[Data excerpts]
+++

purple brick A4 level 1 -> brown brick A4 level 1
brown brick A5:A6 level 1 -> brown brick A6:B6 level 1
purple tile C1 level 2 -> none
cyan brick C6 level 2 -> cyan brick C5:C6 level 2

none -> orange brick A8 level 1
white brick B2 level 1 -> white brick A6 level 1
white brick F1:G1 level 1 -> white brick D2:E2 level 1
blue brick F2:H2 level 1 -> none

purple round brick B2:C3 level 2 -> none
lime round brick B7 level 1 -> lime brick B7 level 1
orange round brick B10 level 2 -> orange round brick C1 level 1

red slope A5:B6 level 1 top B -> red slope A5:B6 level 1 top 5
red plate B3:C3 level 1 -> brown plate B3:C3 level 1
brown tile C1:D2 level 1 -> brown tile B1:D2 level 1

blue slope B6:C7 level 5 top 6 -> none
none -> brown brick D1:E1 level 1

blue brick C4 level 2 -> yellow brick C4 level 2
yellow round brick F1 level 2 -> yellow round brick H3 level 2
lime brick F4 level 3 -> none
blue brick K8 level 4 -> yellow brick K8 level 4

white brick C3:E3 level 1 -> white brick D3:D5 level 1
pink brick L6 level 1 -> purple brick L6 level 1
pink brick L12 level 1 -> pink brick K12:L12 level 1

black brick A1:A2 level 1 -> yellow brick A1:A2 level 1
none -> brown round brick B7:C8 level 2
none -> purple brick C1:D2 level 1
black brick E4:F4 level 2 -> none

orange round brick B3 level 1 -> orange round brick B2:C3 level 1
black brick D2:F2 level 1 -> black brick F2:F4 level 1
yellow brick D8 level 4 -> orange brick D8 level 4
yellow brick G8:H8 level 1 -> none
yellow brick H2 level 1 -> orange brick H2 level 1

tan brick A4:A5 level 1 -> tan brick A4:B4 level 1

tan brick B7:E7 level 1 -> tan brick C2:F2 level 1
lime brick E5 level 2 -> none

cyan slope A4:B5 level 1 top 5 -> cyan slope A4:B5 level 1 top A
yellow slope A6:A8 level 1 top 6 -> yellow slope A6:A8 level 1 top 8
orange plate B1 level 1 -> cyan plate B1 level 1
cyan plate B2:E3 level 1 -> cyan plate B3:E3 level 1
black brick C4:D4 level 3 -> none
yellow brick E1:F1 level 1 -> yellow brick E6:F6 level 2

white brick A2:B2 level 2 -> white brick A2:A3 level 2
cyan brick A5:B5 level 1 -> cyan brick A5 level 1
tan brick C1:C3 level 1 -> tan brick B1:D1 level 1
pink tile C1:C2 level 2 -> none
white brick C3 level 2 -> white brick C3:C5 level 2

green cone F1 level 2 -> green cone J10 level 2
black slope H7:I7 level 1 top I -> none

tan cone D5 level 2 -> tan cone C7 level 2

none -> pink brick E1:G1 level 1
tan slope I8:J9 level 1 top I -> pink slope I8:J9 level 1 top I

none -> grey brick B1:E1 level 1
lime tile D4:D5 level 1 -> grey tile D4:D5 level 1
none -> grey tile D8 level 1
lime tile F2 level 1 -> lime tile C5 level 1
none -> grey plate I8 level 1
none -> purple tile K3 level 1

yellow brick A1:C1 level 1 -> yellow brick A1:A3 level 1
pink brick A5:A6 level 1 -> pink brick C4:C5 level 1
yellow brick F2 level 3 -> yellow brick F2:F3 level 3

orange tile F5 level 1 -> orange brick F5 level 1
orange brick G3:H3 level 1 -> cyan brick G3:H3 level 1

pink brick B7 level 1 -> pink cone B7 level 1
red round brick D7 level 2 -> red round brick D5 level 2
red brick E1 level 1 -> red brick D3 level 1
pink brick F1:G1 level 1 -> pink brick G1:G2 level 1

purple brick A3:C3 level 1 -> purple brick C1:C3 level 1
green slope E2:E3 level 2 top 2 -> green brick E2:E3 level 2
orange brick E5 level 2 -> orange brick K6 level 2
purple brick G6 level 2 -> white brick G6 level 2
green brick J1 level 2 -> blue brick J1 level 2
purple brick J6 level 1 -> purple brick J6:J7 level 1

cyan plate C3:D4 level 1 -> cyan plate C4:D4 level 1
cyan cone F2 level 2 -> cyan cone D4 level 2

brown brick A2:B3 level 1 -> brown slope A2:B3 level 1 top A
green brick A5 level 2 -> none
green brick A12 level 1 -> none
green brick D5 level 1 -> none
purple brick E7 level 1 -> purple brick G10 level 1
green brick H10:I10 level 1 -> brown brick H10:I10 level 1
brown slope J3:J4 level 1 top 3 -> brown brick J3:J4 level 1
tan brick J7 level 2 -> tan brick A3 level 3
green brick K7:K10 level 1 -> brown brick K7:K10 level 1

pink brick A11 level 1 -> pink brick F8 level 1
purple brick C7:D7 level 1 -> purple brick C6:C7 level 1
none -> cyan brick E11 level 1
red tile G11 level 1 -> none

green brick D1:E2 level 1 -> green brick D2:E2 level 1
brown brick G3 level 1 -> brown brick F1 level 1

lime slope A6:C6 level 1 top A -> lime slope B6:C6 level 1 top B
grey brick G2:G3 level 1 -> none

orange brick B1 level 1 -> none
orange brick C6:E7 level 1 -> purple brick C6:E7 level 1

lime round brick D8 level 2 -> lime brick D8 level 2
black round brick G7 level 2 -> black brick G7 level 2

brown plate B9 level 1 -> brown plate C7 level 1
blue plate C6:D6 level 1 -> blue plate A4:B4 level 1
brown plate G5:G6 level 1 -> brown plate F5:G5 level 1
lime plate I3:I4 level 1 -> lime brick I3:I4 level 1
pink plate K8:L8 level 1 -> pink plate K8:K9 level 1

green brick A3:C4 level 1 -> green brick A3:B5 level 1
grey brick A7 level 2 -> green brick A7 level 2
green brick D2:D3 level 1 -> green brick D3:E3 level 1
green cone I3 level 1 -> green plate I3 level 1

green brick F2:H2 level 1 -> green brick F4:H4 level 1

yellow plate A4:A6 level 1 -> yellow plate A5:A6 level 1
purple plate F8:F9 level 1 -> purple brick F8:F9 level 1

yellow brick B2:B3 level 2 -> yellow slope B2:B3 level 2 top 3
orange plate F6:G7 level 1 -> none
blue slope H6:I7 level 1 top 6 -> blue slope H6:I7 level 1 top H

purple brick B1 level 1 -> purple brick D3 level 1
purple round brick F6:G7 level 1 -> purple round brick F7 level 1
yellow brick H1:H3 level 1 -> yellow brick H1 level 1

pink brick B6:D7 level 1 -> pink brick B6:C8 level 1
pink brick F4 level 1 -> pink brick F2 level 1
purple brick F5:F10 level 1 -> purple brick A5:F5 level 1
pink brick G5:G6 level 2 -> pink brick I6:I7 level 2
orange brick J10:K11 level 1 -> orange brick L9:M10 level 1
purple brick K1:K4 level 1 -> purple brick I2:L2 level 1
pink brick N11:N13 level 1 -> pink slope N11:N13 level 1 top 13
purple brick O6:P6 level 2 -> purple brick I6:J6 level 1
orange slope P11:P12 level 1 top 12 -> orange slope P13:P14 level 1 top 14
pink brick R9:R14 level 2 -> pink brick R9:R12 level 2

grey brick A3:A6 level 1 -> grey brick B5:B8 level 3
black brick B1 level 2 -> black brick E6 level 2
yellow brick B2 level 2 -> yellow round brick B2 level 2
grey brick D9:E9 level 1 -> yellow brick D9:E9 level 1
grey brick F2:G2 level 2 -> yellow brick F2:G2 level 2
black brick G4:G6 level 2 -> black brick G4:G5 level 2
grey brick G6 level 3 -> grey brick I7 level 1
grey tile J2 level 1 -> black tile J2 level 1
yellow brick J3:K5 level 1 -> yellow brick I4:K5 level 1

+++

» **Directions**: Look through the data above for the string "black" and copy every line where it appears.

» **Solved exercise**:
black brick A1:A2 level 1 -> yellow brick A1:A2 level 1
black brick E4:F4 level 2 -> none
black brick D2:F2 level 1 -> black brick F2:F4 level 1
black brick C4:D4 level 3 -> none
black slope H7:I7 level 1 top I -> none
black round brick G7 level 2 -> black brick G7 level 2
black brick B1 level 2 -> black brick E6 level 2
black brick G4:G6 level 2 -> black brick G4:G5 level 2
grey tile J2 level 1 -> black tile J2 level 1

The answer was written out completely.